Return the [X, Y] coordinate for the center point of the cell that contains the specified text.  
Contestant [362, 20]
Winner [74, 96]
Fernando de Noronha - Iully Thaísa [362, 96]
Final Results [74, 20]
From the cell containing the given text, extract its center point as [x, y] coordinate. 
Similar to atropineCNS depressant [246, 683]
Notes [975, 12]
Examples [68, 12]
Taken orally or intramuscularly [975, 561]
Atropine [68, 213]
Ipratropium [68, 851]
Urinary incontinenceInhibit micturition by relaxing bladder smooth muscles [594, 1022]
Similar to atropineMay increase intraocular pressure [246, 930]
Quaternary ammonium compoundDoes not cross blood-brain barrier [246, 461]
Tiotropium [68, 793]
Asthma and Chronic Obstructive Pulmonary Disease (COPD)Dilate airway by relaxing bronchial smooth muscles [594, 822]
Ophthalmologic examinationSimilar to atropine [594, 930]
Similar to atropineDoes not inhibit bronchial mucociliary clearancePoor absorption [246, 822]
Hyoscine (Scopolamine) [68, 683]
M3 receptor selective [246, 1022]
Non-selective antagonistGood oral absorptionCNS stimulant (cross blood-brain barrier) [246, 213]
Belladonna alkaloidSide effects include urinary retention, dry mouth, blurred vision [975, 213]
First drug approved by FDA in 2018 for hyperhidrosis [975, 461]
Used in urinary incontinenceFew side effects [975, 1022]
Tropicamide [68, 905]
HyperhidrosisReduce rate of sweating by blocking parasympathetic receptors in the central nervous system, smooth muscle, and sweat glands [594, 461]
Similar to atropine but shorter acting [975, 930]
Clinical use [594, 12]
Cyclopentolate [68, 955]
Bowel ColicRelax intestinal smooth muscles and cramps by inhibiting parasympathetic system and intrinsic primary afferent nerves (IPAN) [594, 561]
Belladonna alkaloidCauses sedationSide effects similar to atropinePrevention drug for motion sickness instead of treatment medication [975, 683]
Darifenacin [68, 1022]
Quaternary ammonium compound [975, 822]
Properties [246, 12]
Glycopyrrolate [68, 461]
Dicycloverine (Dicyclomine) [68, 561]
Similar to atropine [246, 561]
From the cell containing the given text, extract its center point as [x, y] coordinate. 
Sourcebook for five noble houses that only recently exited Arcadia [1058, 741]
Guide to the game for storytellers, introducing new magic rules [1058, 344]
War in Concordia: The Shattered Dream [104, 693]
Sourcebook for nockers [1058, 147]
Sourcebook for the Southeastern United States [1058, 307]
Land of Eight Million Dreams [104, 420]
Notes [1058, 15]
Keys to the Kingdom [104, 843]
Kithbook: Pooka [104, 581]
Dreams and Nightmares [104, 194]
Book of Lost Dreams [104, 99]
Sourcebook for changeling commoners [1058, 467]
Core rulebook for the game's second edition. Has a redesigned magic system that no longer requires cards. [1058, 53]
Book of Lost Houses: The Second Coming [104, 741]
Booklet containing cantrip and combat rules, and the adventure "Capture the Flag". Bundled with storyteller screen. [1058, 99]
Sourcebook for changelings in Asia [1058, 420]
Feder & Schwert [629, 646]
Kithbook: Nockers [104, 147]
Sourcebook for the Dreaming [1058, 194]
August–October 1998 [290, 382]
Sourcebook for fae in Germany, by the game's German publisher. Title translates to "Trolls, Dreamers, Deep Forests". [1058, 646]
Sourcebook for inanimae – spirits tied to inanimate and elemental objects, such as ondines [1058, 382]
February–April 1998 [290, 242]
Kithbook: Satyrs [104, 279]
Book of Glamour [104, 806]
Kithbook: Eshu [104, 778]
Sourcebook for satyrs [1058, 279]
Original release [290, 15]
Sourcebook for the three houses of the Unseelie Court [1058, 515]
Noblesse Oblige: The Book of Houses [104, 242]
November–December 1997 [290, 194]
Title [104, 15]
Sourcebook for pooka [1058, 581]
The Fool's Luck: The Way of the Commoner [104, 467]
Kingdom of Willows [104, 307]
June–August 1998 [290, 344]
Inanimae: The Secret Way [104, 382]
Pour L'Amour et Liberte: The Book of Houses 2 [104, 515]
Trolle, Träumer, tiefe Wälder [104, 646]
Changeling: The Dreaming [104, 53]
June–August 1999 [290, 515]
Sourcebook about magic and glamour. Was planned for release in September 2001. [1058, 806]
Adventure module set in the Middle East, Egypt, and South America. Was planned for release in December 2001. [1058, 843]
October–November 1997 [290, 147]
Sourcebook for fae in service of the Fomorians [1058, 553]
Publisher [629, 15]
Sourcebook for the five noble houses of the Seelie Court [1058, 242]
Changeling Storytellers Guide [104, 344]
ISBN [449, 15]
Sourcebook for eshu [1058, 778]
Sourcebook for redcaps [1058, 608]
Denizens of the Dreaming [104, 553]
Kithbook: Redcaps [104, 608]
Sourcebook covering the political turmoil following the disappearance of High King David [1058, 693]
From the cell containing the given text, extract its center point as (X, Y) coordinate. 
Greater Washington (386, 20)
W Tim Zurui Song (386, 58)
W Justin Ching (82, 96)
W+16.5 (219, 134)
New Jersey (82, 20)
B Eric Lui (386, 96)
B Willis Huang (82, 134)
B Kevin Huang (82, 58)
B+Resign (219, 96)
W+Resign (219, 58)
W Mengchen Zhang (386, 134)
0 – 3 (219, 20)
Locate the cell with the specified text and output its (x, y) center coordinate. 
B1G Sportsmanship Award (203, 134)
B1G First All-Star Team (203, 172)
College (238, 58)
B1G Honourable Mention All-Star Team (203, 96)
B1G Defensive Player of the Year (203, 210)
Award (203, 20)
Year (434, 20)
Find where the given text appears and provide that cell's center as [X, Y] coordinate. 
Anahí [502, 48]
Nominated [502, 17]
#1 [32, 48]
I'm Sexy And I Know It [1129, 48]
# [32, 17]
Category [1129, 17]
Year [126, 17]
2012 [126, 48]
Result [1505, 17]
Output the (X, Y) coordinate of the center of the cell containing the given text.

# Given instruction
Return every item above, line for line and without any change.

# Answer to this problem
Return the [X, Y] coordinate for the center point of the cell that contains the specified text.  
Contestant [362, 20]
Winner [74, 96]
Fernando de Noronha - Iully Thaísa [362, 96]
Final Results [74, 20]
From the cell containing the given text, extract its center point as [x, y] coordinate. 
Similar to atropineCNS depressant [246, 683]
Notes [975, 12]
Examples [68, 12]
Taken orally or intramuscularly [975, 561]
Atropine [68, 213]
Ipratropium [68, 851]
Urinary incontinenceInhibit micturition by relaxing bladder smooth muscles [594, 1022]
Similar to atropineMay increase intraocular pressure [246, 930]
Quaternary ammonium compoundDoes not cross blood-brain barrier [246, 461]
Tiotropium [68, 793]
Asthma and Chronic Obstructive Pulmonary Disease (COPD)Dilate airway by relaxing bronchial smooth muscles [594, 822]
Ophthalmologic examinationSimilar to atropine [594, 930]
Similar to atropineDoes not inhibit bronchial mucociliary clearancePoor absorption [246, 822]
Hyoscine (Scopolamine) [68, 683]
M3 receptor selective [246, 1022]
Non-selective antagonistGood oral absorptionCNS stimulant (cross blood-brain barrier) [246, 213]
Belladonna alkaloidSide effects include urinary retention, dry mouth, blurred vision [975, 213]
First drug approved by FDA in 2018 for hyperhidrosis [975, 461]
Used in urinary incontinenceFew side effects [975, 1022]
Tropicamide [68, 905]
HyperhidrosisReduce rate of sweating by blocking parasympathetic receptors in the central nervous system, smooth muscle, and sweat glands [594, 461]
Similar to atropine but shorter acting [975, 930]
Clinical use [594, 12]
Cyclopentolate [68, 955]
Bowel ColicRelax intestinal smooth muscles and cramps by inhibiting parasympathetic system and intrinsic primary afferent nerves (IPAN) [594, 561]
Belladonna alkaloidCauses sedationSide effects similar to atropinePrevention drug for motion sickness instead of treatment medication [975, 683]
Darifenacin [68, 1022]
Quaternary ammonium compound [975, 822]
Properties [246, 12]
Glycopyrrolate [68, 461]
Dicycloverine (Dicyclomine) [68, 561]
Similar to atropine [246, 561]
From the cell containing the given text, extract its center point as [x, y] coordinate. 
Sourcebook for five noble houses that only recently exited Arcadia [1058, 741]
Guide to the game for storytellers, introducing new magic rules [1058, 344]
War in Concordia: The Shattered Dream [104, 693]
Sourcebook for nockers [1058, 147]
Sourcebook for the Southeastern United States [1058, 307]
Land of Eight Million Dreams [104, 420]
Notes [1058, 15]
Keys to the Kingdom [104, 843]
Kithbook: Pooka [104, 581]
Dreams and Nightmares [104, 194]
Book of Lost Dreams [104, 99]
Sourcebook for changeling commoners [1058, 467]
Core rulebook for the game's second edition. Has a redesigned magic system that no longer requires cards. [1058, 53]
Book of Lost Houses: The Second Coming [104, 741]
Booklet containing cantrip and combat rules, and the adventure "Capture the Flag". Bundled with storyteller screen. [1058, 99]
Sourcebook for changelings in Asia [1058, 420]
Feder & Schwert [629, 646]
Kithbook: Nockers [104, 147]
Sourcebook for the Dreaming [1058, 194]
August–October 1998 [290, 382]
Sourcebook for fae in Germany, by the game's German publisher. Title translates to "Trolls, Dreamers, Deep Forests". [1058, 646]
Sourcebook for inanimae – spirits tied to inanimate and elemental objects, such as ondines [1058, 382]
February–April 1998 [290, 242]
Kithbook: Satyrs [104, 279]
Book of Glamour [104, 806]
Kithbook: Eshu [104, 778]
Sourcebook for satyrs [1058, 279]
Original release [290, 15]
Sourcebook for the three houses of the Unseelie Court [1058, 515]
Noblesse Oblige: The Book of Houses [104, 242]
November–December 1997 [290, 194]
Title [104, 15]
Sourcebook for pooka [1058, 581]
The Fool's Luck: The Way of the Commoner [104, 467]
Kingdom of Willows [104, 307]
June–August 1998 [290, 344]
Inanimae: The Secret Way [104, 382]
Pour L'Amour et Liberte: The Book of Houses 2 [104, 515]
Trolle, Träumer, tiefe Wälder [104, 646]
Changeling: The Dreaming [104, 53]
June–August 1999 [290, 515]
Sourcebook about magic and glamour. Was planned for release in September 2001. [1058, 806]
Adventure module set in the Middle East, Egypt, and South America. Was planned for release in December 2001. [1058, 843]
October–November 1997 [290, 147]
Sourcebook for fae in service of the Fomorians [1058, 553]
Publisher [629, 15]
Sourcebook for the five noble houses of the Seelie Court [1058, 242]
Changeling Storytellers Guide [104, 344]
ISBN [449, 15]
Sourcebook for eshu [1058, 778]
Sourcebook for redcaps [1058, 608]
Denizens of the Dreaming [104, 553]
Kithbook: Redcaps [104, 608]
Sourcebook covering the political turmoil following the disappearance of High King David [1058, 693]
From the cell containing the given text, extract its center point as (X, Y) coordinate. 
Greater Washington (386, 20)
W Tim Zurui Song (386, 58)
W Justin Ching (82, 96)
W+16.5 (219, 134)
New Jersey (82, 20)
B Eric Lui (386, 96)
B Willis Huang (82, 134)
B Kevin Huang (82, 58)
B+Resign (219, 96)
W+Resign (219, 58)
W Mengchen Zhang (386, 134)
0 – 3 (219, 20)
Locate the cell with the specified text and output its (x, y) center coordinate. 
B1G Sportsmanship Award (203, 134)
B1G First All-Star Team (203, 172)
College (238, 58)
B1G Honourable Mention All-Star Team (203, 96)
B1G Defensive Player of the Year (203, 210)
Award (203, 20)
Year (434, 20)
Find where the given text appears and provide that cell's center as [X, Y] coordinate. 
Anahí [502, 48]
Nominated [502, 17]
#1 [32, 48]
I'm Sexy And I Know It [1129, 48]
# [32, 17]
Category [1129, 17]
Year [126, 17]
2012 [126, 48]
Result [1505, 17]
Output the (X, Y) coordinate of the center of the cell containing the given text.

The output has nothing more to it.